◆ **Goal of the exercise**:
Two lines below mark the span: the one containing "RFID3 pin MISO: B6 -> A4" and the one containing "TFT1 pin SCK: A4 -> B6". Set down both, plus every line between, exactly as they stand, and nothing else.

Structured diff data
--

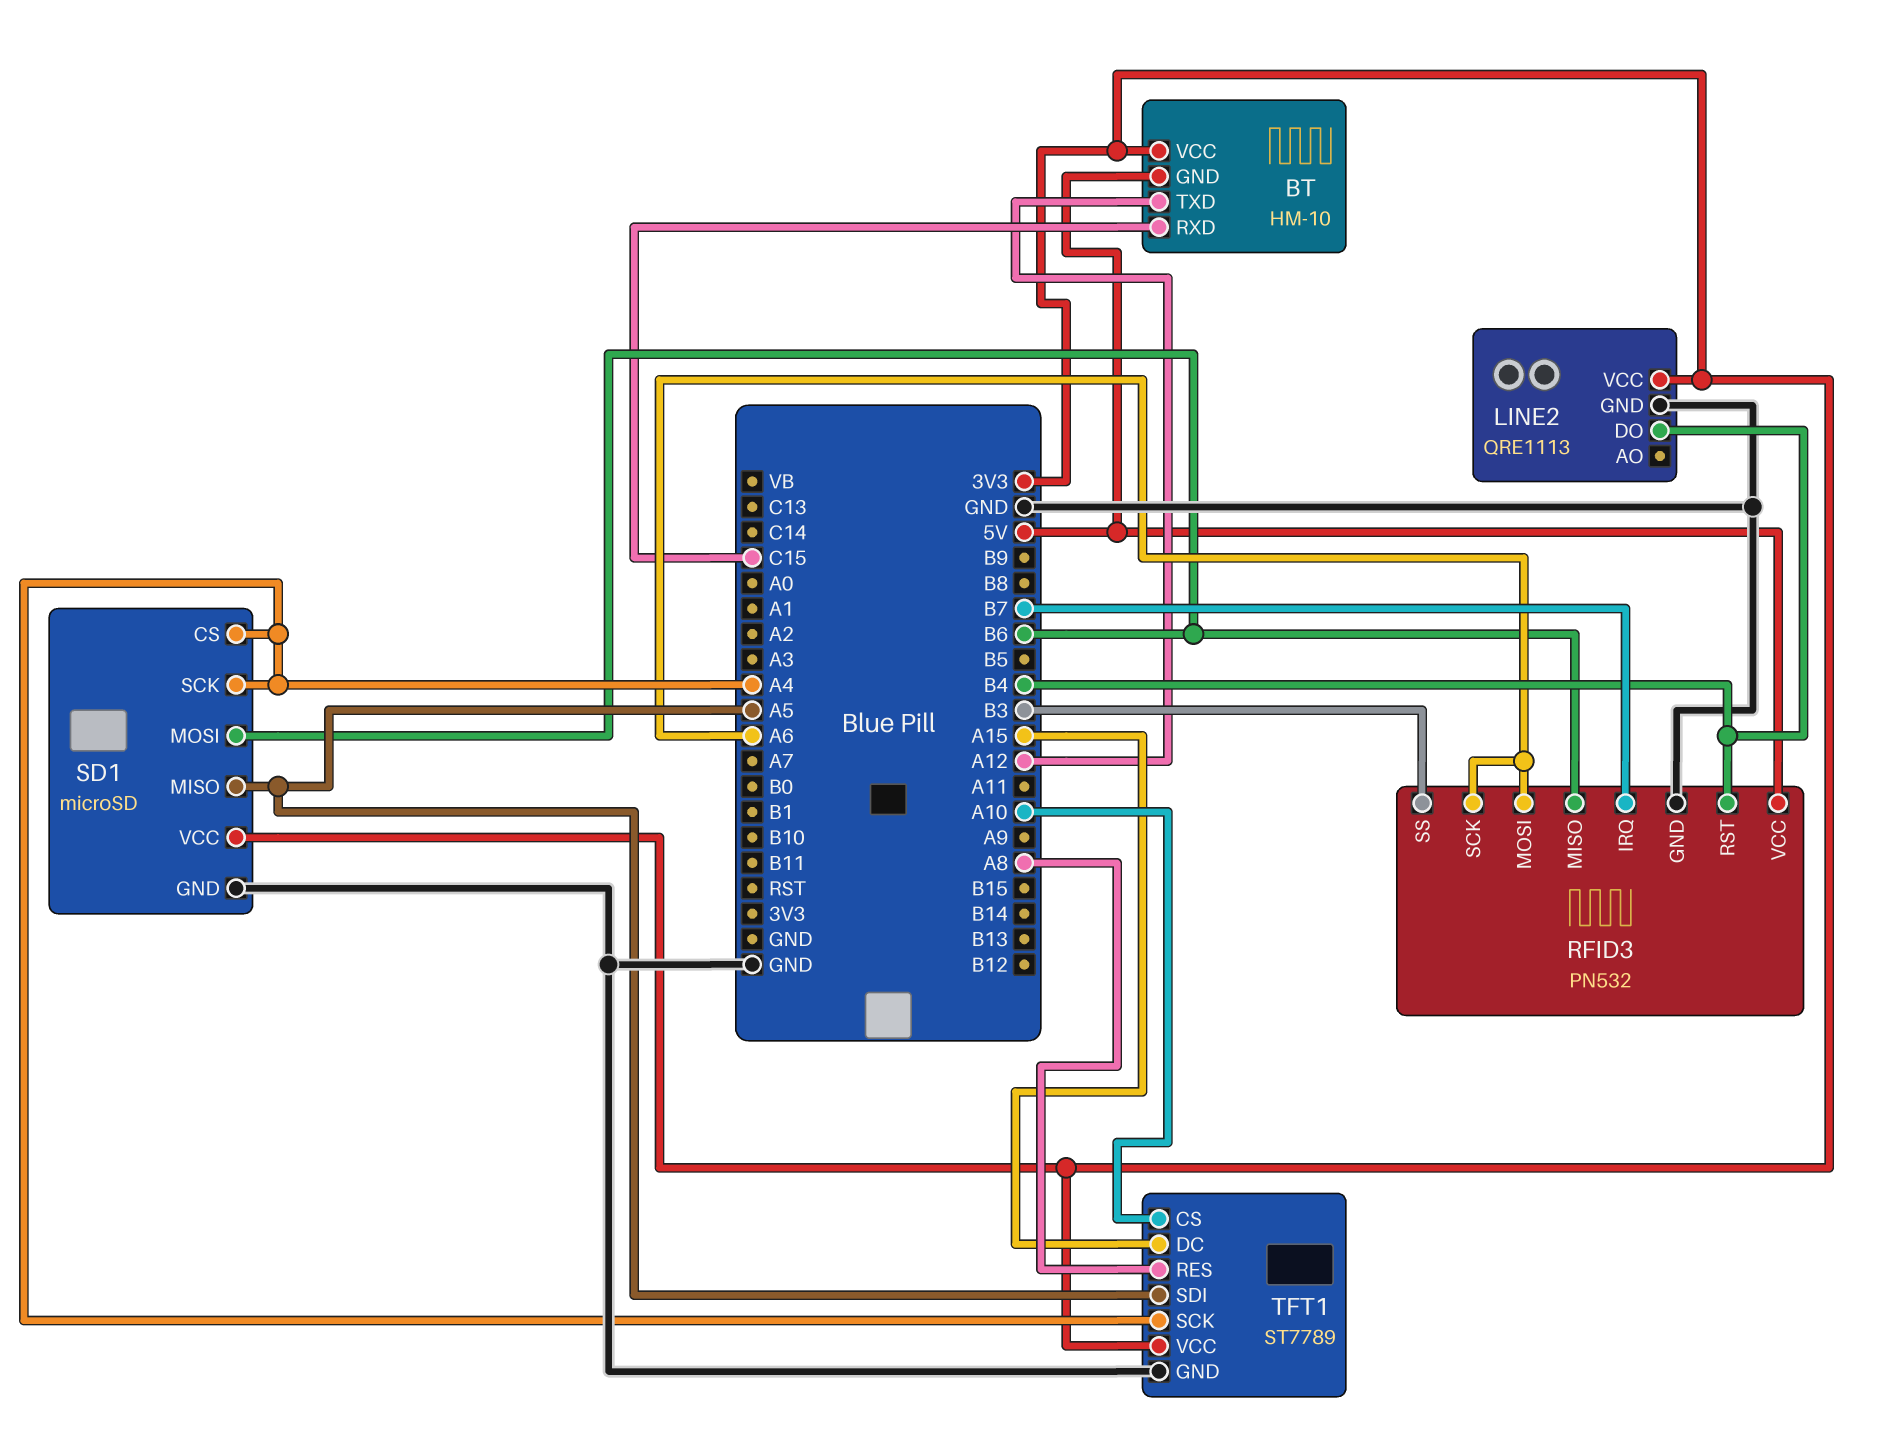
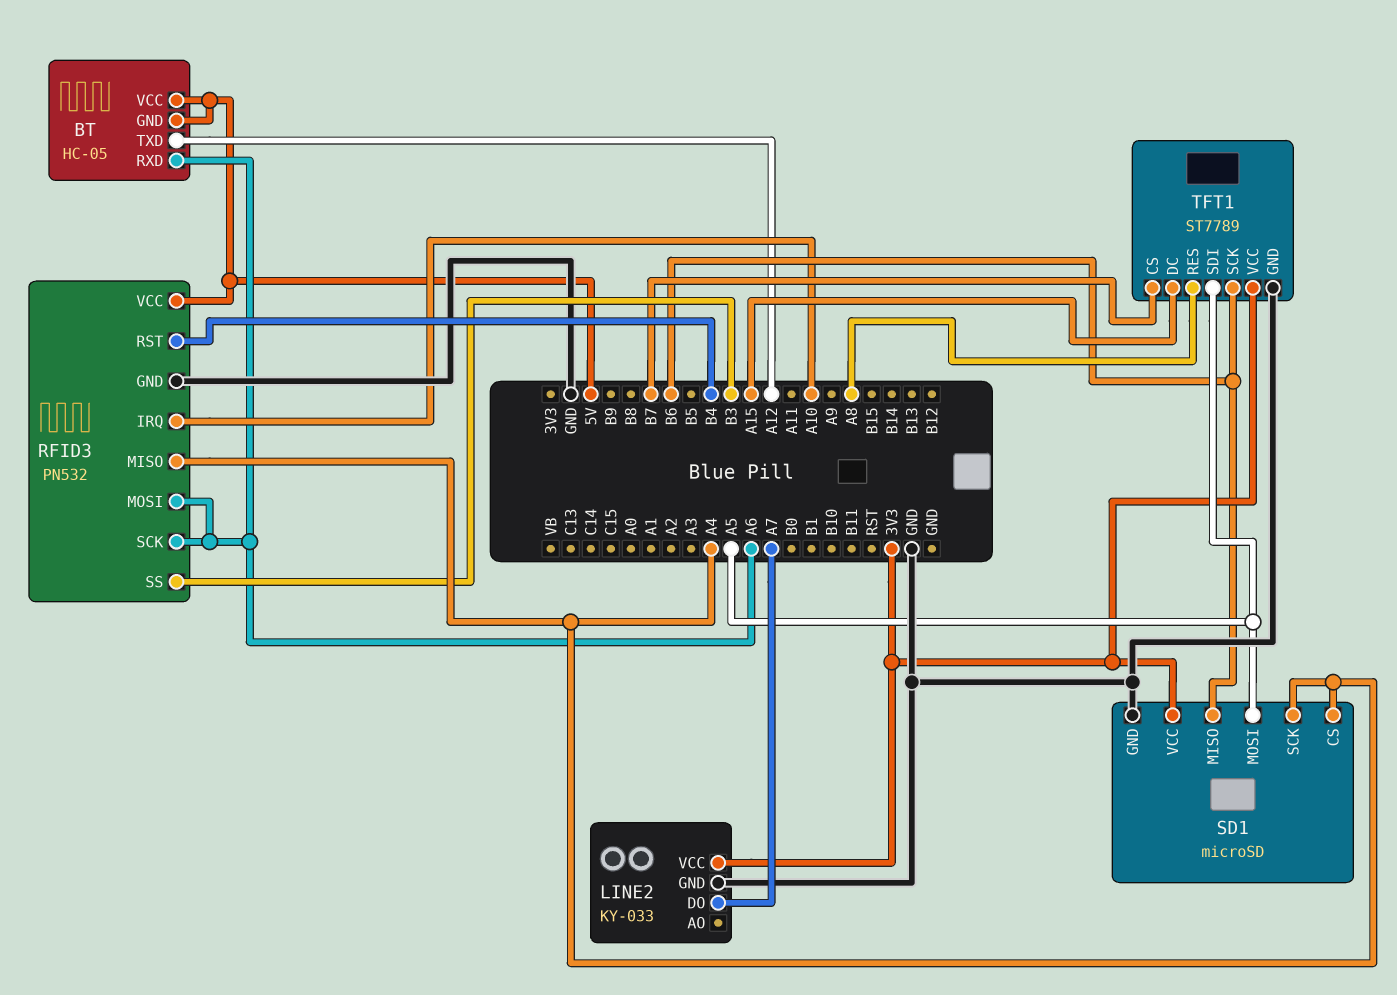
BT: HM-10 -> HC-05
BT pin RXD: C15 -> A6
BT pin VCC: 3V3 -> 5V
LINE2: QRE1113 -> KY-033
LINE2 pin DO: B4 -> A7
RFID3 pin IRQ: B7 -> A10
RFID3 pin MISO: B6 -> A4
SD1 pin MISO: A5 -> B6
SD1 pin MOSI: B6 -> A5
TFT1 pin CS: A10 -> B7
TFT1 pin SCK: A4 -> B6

--

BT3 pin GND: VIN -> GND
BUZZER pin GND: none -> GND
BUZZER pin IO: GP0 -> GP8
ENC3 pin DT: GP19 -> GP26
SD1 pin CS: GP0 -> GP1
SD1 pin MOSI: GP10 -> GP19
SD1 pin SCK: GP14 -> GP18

--

◆ **Solution**:
RFID3 pin MISO: B6 -> A4
SD1 pin MISO: A5 -> B6
SD1 pin MOSI: B6 -> A5
TFT1 pin CS: A10 -> B7
TFT1 pin SCK: A4 -> B6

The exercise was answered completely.